====== Excerpted data

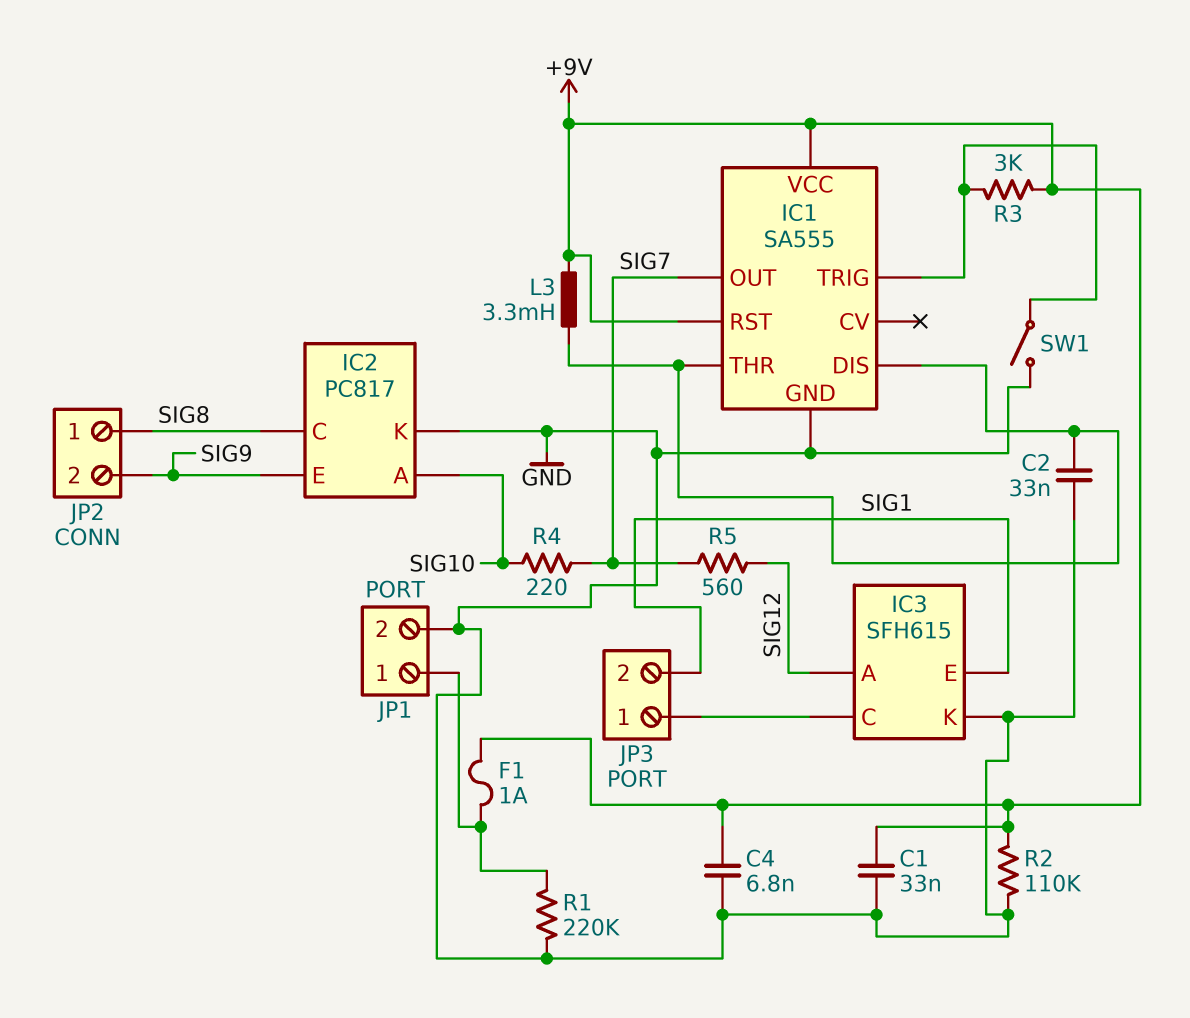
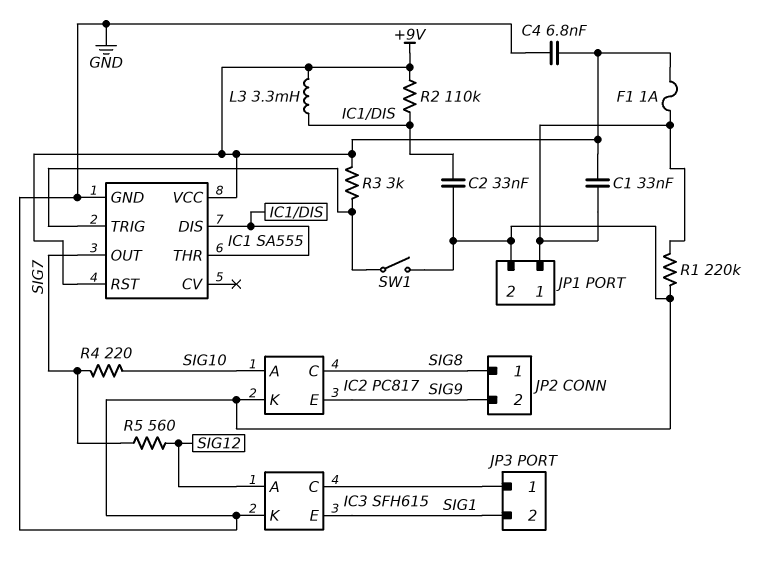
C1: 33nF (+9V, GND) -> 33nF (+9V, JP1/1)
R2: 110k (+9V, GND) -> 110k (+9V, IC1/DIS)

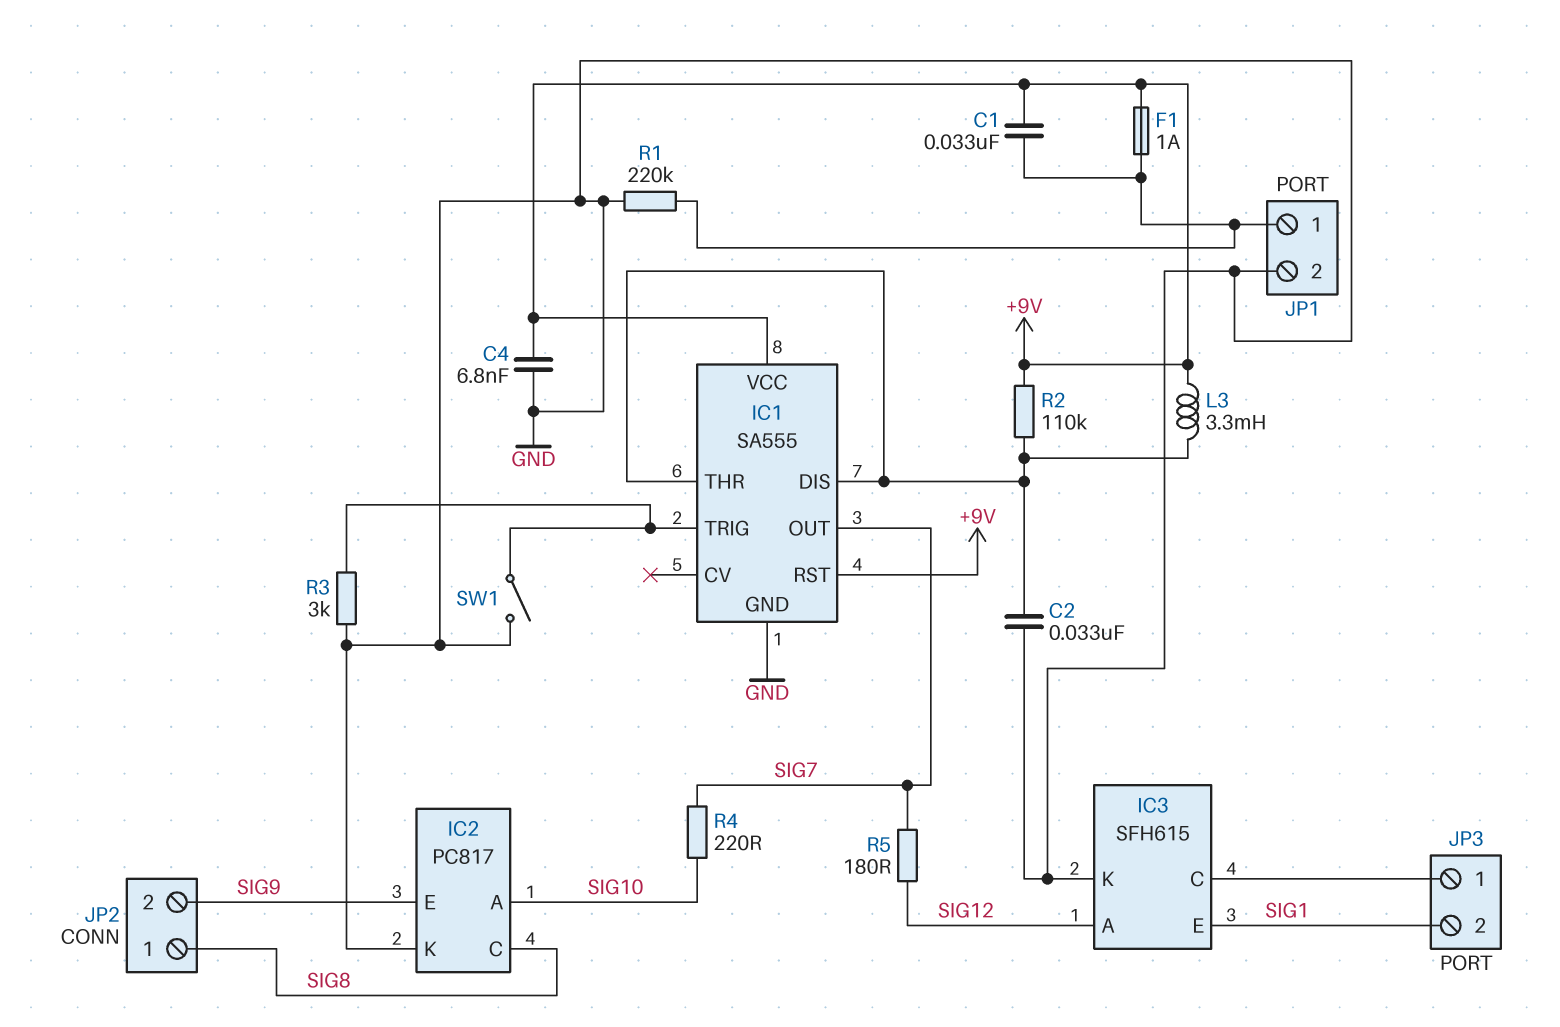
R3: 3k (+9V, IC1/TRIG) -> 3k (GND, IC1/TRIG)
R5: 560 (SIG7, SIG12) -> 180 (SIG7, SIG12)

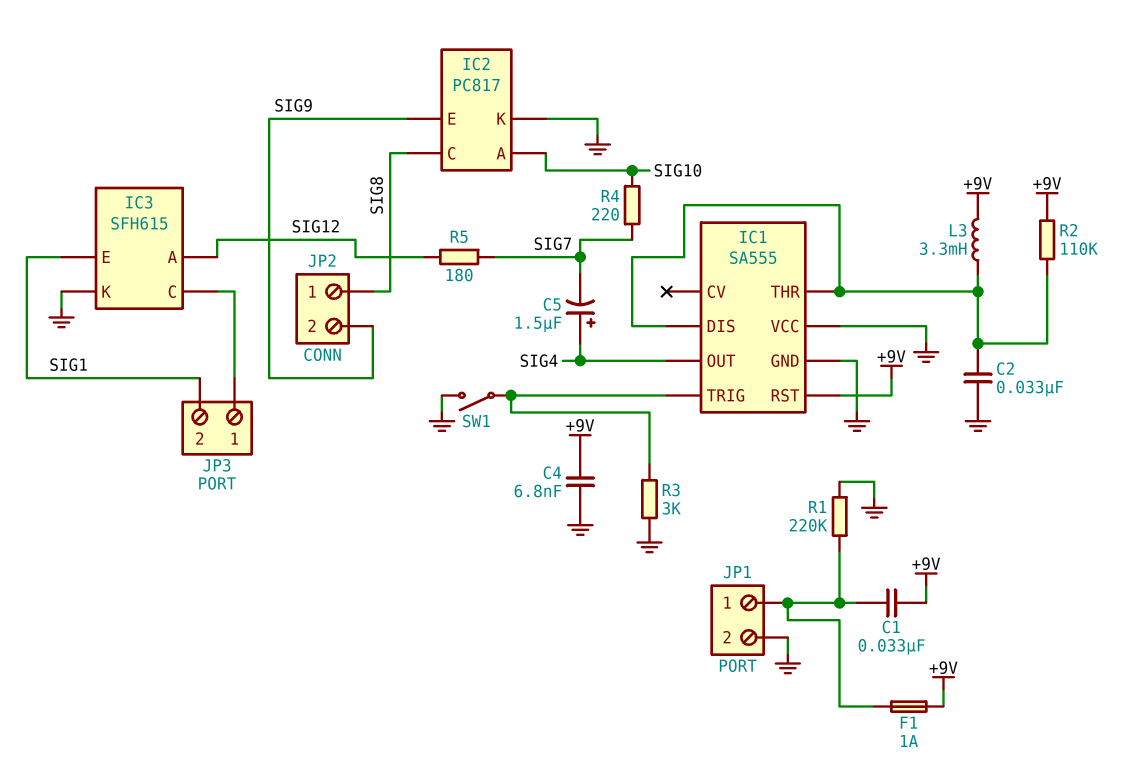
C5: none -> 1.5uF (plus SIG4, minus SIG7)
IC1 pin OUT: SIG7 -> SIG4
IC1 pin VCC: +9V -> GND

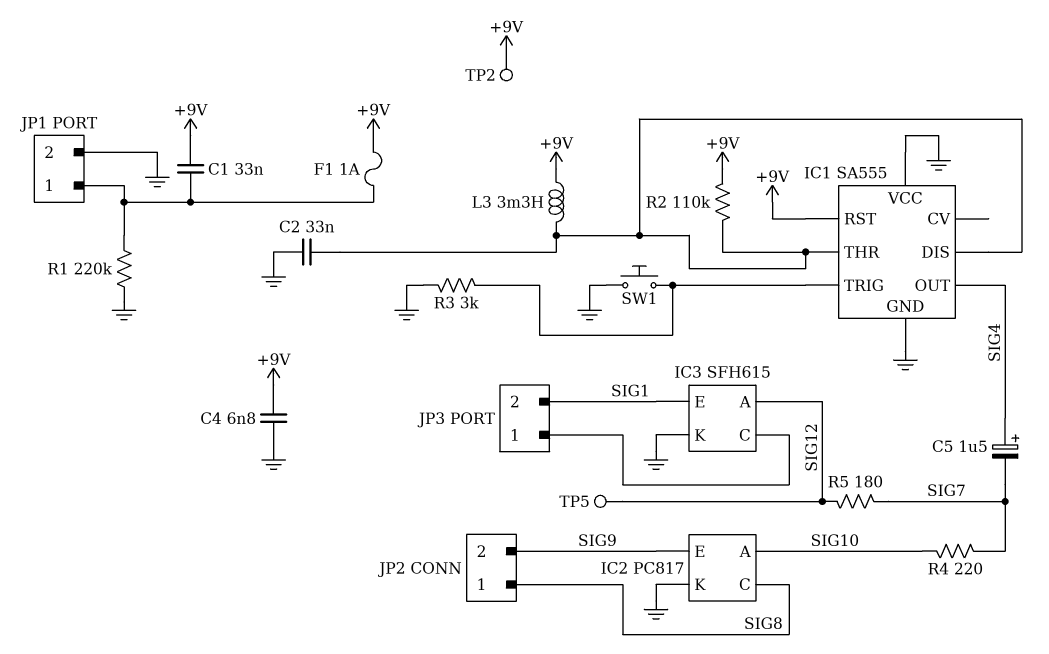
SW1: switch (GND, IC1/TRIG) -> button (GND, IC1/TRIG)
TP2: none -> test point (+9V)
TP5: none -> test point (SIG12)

============

#### Exercise goal
Each record above must be retyped exactly, minus its pictures.

#### Your solution
C1: 33nF (+9V, GND) -> 33nF (+9V, JP1/1)
R2: 110k (+9V, GND) -> 110k (+9V, IC1/DIS)

R3: 3k (+9V, IC1/TRIG) -> 3k (GND, IC1/TRIG)
R5: 560 (SIG7, SIG12) -> 180 (SIG7, SIG12)

C5: none -> 1.5uF (plus SIG4, minus SIG7)
IC1 pin OUT: SIG7 -> SIG4
IC1 pin VCC: +9V -> GND

SW1: switch (GND, IC1/TRIG) -> button (GND, IC1/TRIG)
TP2: none -> test point (+9V)
TP5: none -> test point (SIG12)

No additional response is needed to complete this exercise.